-------- Input records --------
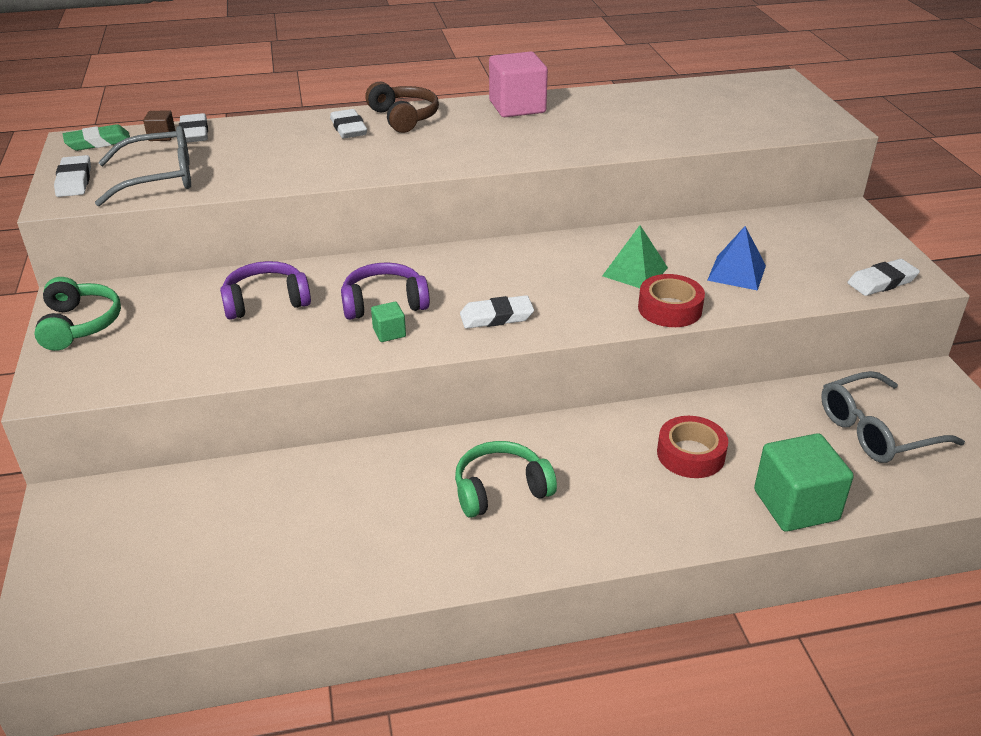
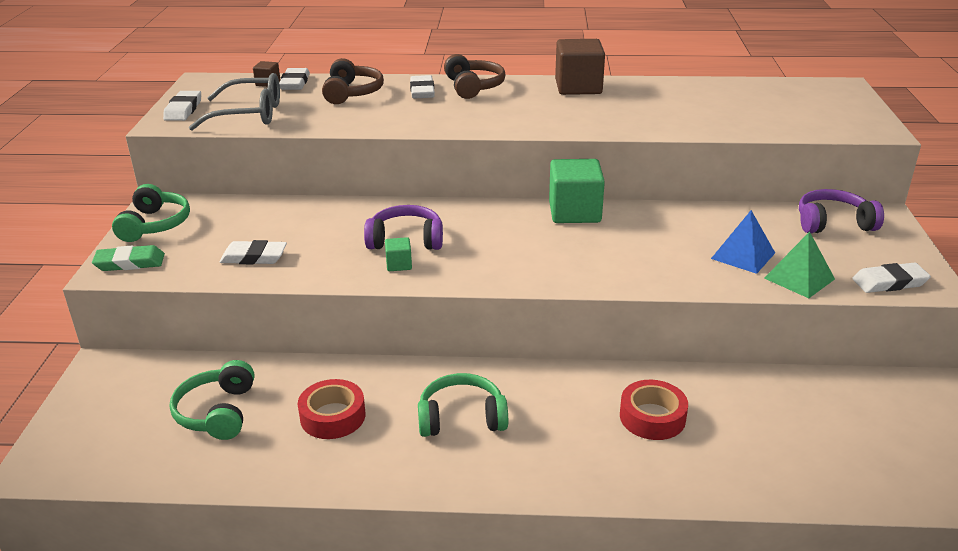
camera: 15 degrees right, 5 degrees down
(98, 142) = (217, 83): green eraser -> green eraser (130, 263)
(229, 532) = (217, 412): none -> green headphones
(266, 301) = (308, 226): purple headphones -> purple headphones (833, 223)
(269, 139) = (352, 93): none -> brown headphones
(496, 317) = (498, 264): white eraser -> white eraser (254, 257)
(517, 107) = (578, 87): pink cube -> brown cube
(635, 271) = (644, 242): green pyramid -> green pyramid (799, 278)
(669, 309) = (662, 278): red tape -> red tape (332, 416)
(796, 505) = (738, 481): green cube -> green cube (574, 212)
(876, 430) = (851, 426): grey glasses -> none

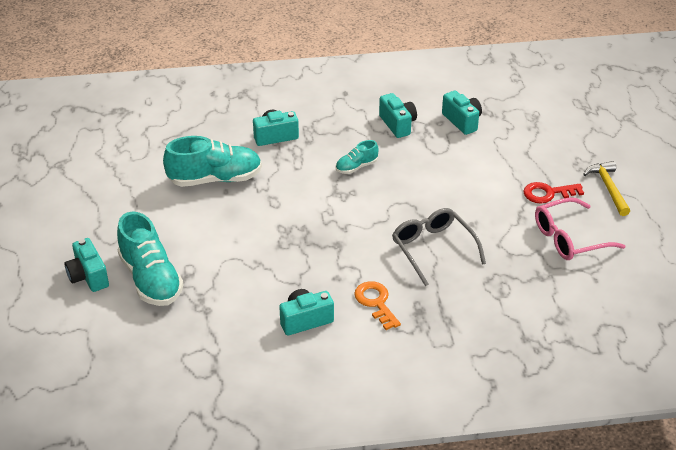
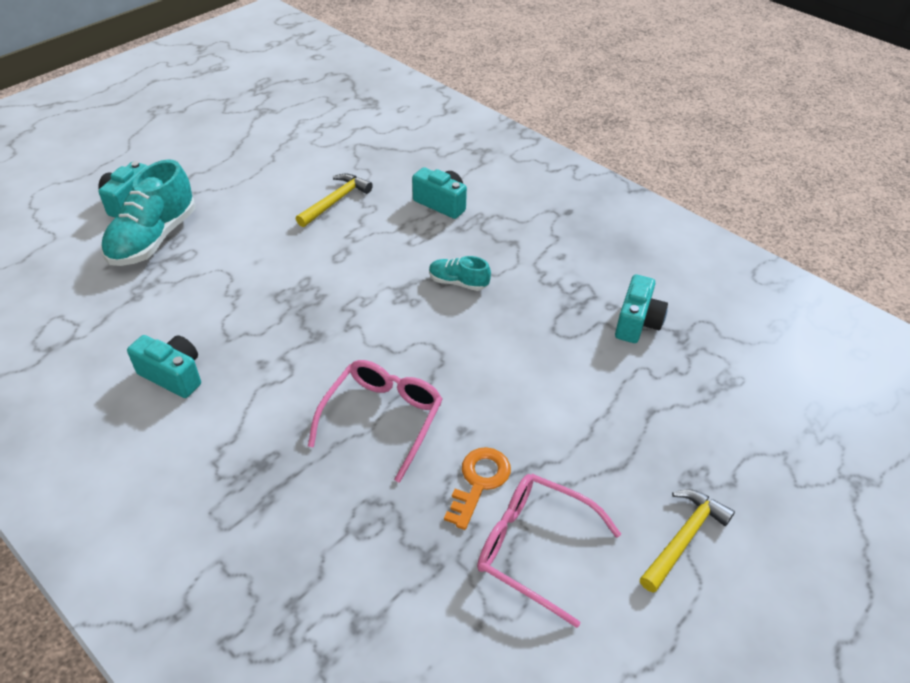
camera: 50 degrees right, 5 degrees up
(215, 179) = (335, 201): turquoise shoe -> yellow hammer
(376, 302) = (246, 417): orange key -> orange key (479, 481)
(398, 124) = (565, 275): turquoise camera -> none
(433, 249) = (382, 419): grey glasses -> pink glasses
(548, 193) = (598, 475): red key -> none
--------
» Task requirements
Without the pictures, write out the lines from the beginning of the entries through the line with "(876, 430) = (851, 426): grey glasses -> none".

» Completed exercise
camera: 15 degrees right, 5 degrees down
(98, 142) = (217, 83): green eraser -> green eraser (130, 263)
(229, 532) = (217, 412): none -> green headphones
(266, 301) = (308, 226): purple headphones -> purple headphones (833, 223)
(269, 139) = (352, 93): none -> brown headphones
(496, 317) = (498, 264): white eraser -> white eraser (254, 257)
(517, 107) = (578, 87): pink cube -> brown cube
(635, 271) = (644, 242): green pyramid -> green pyramid (799, 278)
(669, 309) = (662, 278): red tape -> red tape (332, 416)
(796, 505) = (738, 481): green cube -> green cube (574, 212)
(876, 430) = (851, 426): grey glasses -> none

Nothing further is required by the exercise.